*** MATERIAL PROVIDED ***
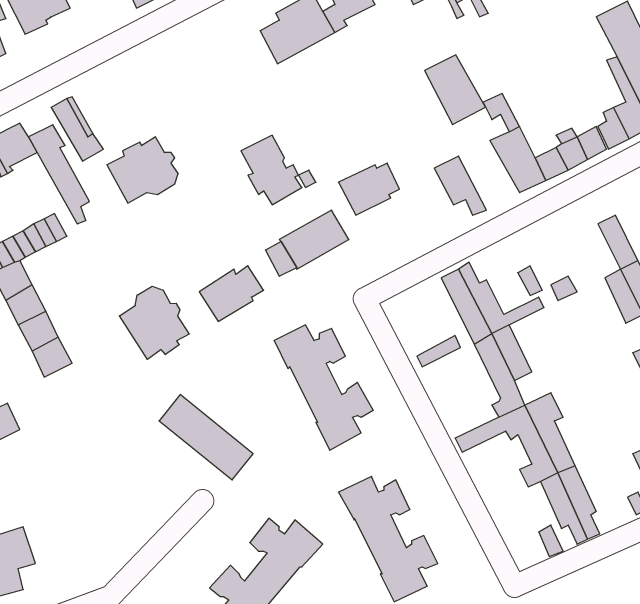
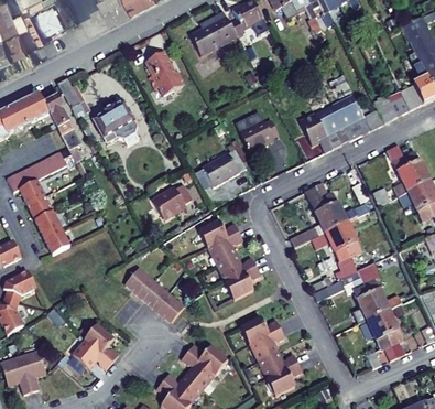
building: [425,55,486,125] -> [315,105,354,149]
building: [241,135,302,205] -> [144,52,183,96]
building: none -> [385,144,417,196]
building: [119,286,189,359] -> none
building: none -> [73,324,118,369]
*** End of MATERIAL PROVIDED ***
Starting at the line that contains "building: [119,286,189,359] -> none", reproduce each line through the end of the records exactly, both ends included.

**EXPECTED ANSWER**.
building: [119,286,189,359] -> none
building: none -> [73,324,118,369]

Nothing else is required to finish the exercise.